* **The problem**:
Below are records to be copied exactly; their pictures are to be omitted.

* **Coordinate-based object records**:
----------

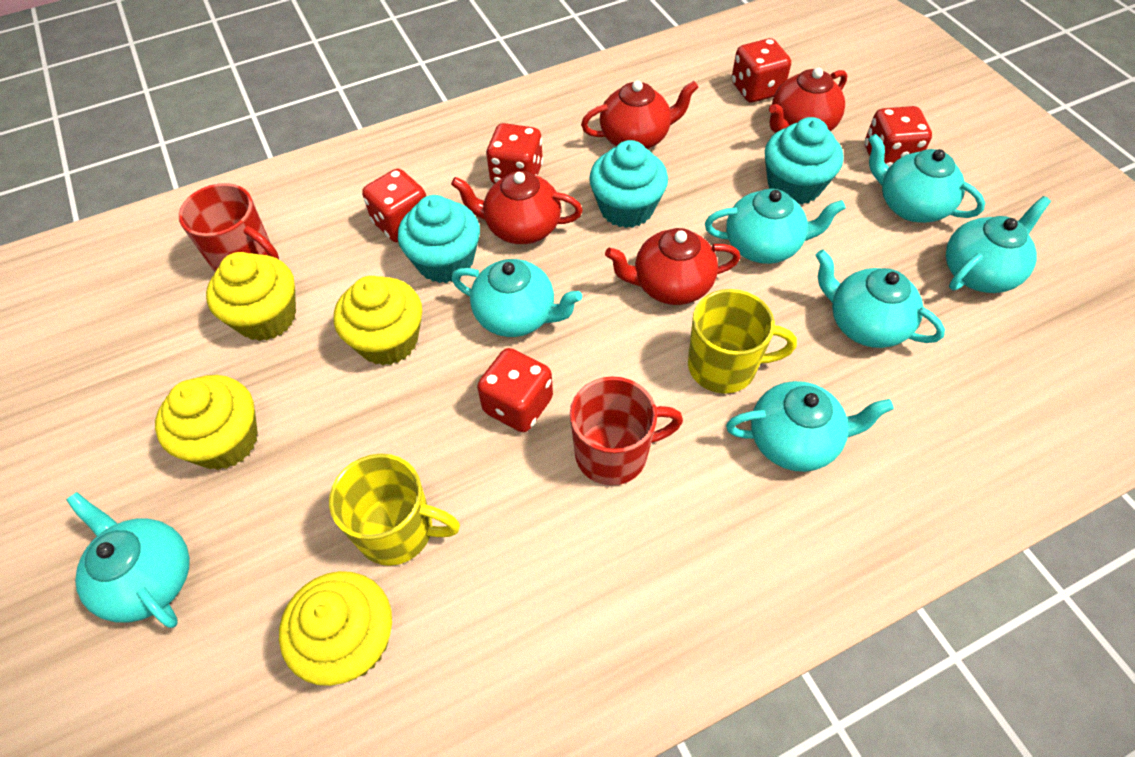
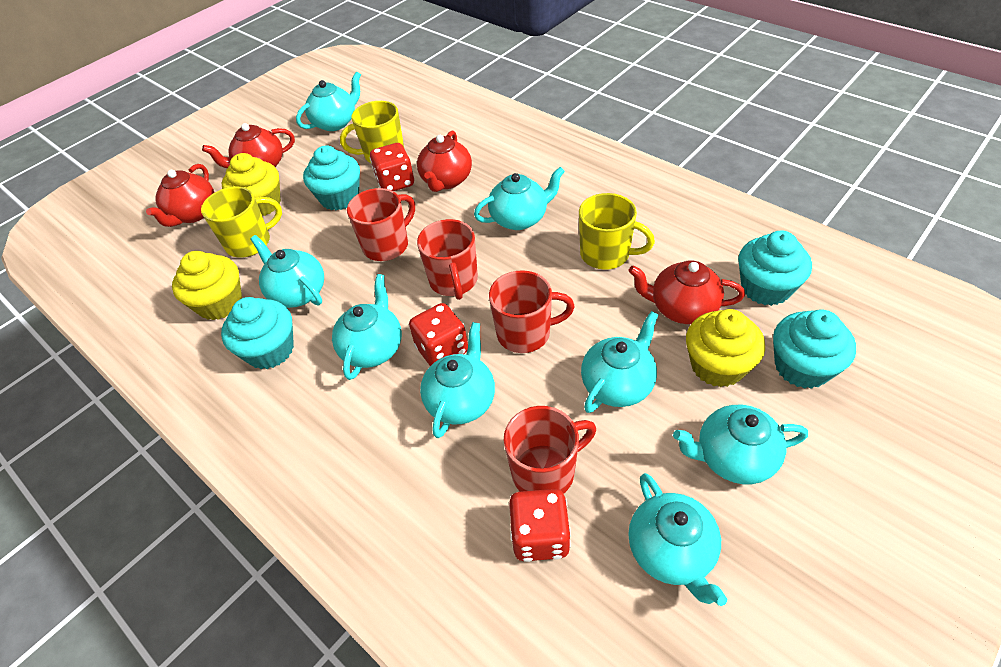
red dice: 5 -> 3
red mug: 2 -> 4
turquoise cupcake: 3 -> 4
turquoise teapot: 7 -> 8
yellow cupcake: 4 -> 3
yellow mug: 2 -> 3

----------

* **Exercise response**:
red dice: 5 -> 3
red mug: 2 -> 4
turquoise cupcake: 3 -> 4
turquoise teapot: 7 -> 8
yellow cupcake: 4 -> 3
yellow mug: 2 -> 3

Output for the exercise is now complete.